▶ Stated problem:
Count how many lines of the entries below contain the string "under", treating uppercase and lowercase as different, and give only that number.

☆ ☆ ☆ ☆ ☆ ☆ ☆

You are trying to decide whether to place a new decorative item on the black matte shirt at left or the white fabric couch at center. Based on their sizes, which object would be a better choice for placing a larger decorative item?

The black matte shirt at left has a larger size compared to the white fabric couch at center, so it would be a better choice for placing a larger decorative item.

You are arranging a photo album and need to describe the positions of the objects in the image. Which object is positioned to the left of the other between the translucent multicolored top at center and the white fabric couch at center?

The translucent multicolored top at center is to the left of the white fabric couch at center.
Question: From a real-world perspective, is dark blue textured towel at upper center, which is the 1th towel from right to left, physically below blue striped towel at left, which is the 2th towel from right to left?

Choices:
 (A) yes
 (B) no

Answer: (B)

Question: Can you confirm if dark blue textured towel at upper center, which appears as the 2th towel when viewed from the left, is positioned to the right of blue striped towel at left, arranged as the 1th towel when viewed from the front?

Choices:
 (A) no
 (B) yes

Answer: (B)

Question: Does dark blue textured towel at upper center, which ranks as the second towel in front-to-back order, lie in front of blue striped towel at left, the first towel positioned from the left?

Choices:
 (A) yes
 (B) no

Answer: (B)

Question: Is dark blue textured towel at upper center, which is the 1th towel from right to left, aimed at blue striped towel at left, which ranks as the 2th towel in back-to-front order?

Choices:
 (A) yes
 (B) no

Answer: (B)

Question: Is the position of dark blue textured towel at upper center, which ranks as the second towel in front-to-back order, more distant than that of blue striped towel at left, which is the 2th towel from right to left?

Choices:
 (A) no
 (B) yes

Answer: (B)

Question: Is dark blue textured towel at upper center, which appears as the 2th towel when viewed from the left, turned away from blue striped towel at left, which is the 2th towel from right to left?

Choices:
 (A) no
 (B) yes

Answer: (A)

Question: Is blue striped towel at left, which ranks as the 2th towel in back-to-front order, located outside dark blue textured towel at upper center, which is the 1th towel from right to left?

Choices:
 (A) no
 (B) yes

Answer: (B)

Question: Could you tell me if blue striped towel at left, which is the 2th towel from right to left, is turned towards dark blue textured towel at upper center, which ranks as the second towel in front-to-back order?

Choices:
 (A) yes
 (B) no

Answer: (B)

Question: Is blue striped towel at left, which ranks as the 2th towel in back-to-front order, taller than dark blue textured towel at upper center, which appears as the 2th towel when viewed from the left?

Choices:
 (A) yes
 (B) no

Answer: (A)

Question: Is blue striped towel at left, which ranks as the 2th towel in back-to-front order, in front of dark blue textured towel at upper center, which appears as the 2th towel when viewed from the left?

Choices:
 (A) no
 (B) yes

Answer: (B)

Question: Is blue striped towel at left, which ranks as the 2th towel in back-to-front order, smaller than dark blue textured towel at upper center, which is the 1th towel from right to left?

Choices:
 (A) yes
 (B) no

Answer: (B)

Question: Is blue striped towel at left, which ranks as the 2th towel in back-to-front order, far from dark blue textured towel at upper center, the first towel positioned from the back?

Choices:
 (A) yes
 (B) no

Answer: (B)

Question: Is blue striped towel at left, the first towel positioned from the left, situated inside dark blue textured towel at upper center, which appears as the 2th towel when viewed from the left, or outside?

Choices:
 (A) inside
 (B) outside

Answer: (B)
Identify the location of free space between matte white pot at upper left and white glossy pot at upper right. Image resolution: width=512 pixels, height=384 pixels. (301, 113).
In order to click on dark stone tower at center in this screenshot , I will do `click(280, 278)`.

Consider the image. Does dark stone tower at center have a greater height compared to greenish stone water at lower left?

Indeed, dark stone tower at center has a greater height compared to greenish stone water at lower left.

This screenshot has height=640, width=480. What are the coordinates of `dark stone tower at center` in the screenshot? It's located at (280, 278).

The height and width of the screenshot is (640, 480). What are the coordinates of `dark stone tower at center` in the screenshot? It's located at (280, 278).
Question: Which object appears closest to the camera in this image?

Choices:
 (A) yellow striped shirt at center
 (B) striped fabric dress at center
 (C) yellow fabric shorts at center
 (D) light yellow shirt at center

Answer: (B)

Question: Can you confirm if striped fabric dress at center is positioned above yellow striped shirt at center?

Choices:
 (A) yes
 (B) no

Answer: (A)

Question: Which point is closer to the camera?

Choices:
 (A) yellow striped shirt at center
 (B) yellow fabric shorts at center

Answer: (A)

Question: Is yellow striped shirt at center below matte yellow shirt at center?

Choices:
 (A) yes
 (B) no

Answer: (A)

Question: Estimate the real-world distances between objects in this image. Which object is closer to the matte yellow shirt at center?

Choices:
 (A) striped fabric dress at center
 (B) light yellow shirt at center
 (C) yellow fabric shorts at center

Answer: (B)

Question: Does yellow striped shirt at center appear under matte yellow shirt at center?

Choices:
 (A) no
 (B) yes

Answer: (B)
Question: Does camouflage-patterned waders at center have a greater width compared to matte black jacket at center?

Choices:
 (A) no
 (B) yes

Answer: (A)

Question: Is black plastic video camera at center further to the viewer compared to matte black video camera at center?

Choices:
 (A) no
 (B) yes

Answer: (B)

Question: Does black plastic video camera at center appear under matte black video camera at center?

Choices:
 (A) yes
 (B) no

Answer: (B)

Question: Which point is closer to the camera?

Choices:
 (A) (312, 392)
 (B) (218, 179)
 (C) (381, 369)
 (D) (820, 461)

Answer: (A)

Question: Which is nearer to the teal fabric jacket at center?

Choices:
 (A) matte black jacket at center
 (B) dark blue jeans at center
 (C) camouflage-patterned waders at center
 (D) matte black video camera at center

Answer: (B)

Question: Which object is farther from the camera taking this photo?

☆ ☆ ☆ ☆ ☆ ☆ ☆

▶ Task result:
2